====== EXERCISE MATERIAL

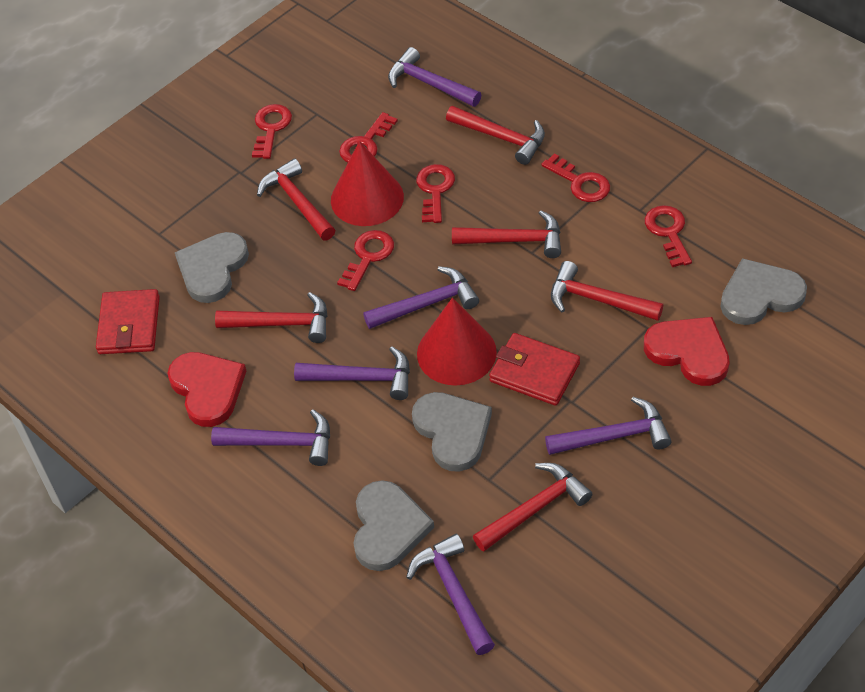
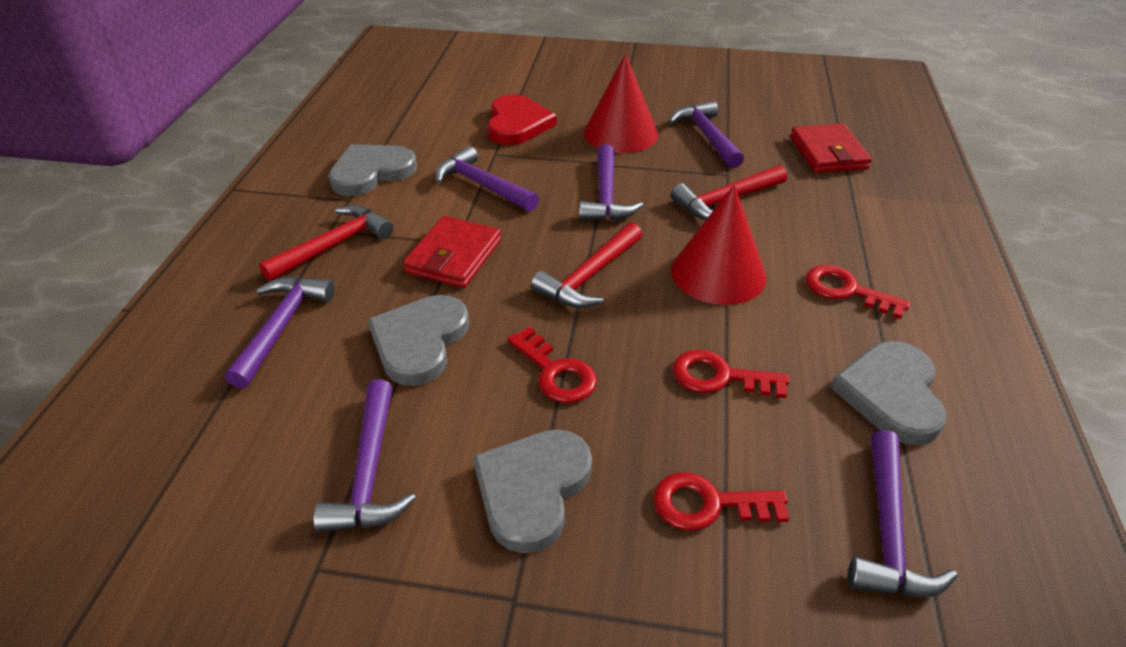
red hammer: 6 -> 3
red heart: 2 -> 1
red key: 6 -> 4

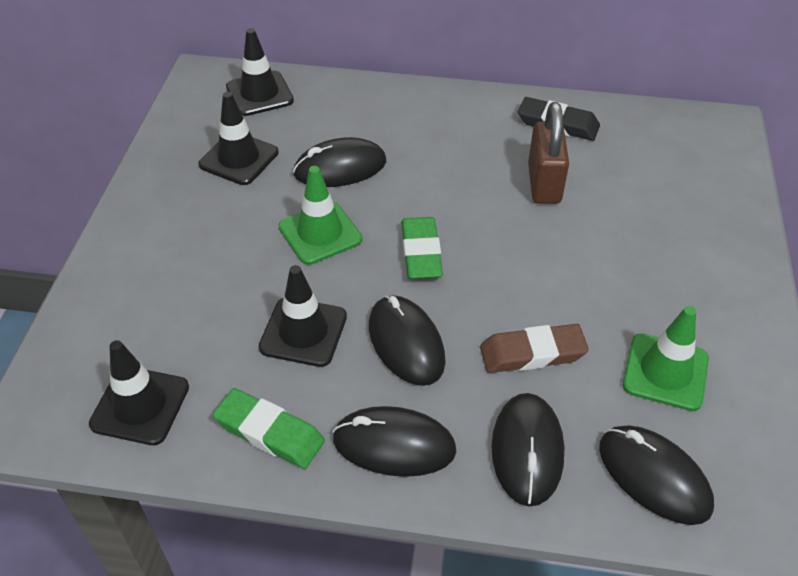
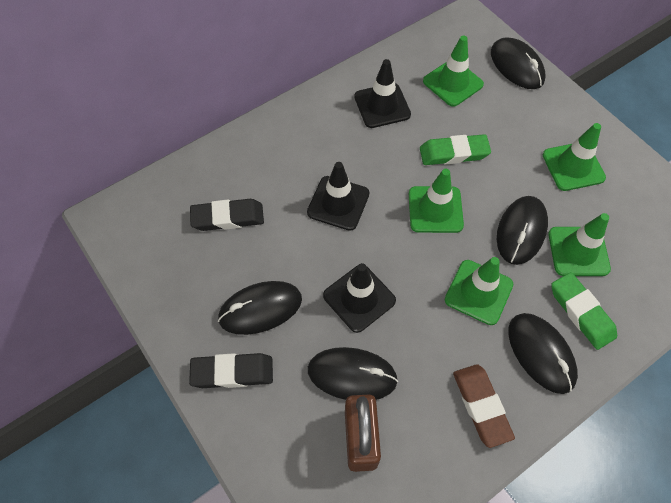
black eraser: 1 -> 2
black traffic cone: 4 -> 3
green traffic cone: 2 -> 5

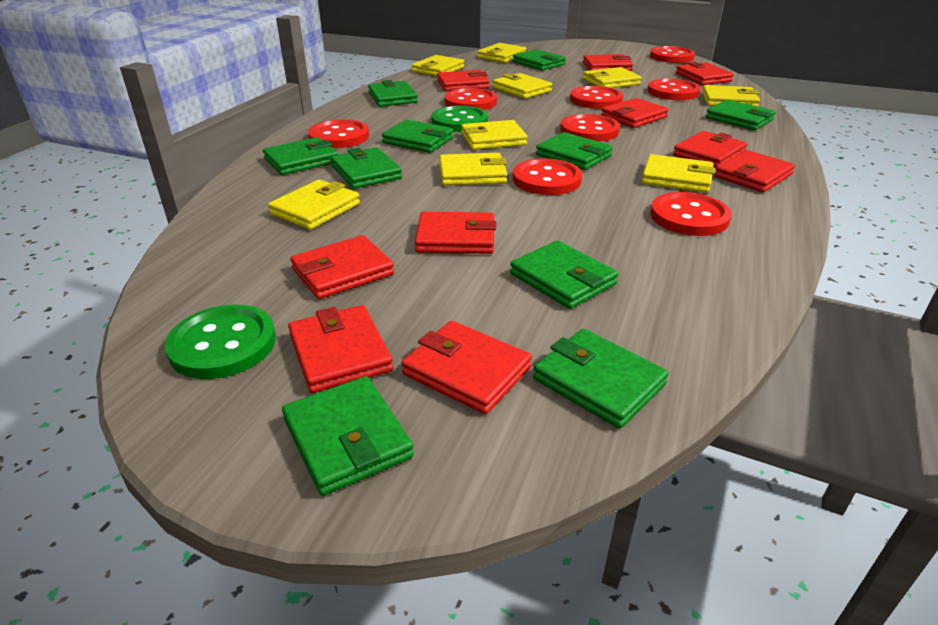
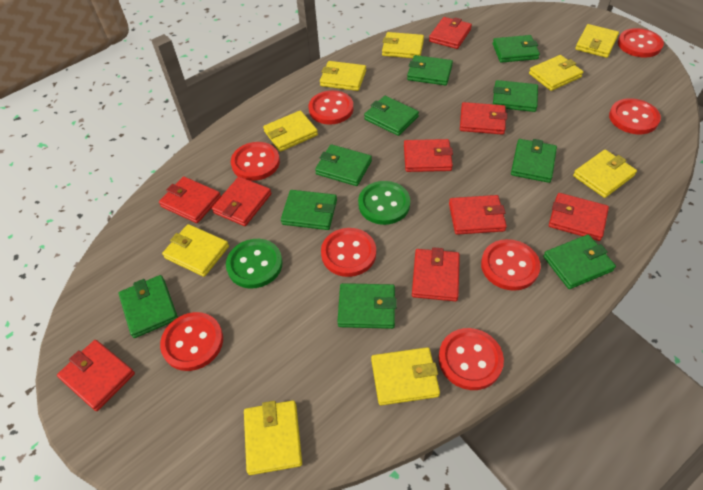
red wallet: 10 -> 9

============

• _WHAT YOU NEED TO DO_: Only lines containing the string "black" belong in the answer; find them in the data above and copy them.

• _RESPONSE TO THE EXERCISE_:
black eraser: 1 -> 2
black traffic cone: 4 -> 3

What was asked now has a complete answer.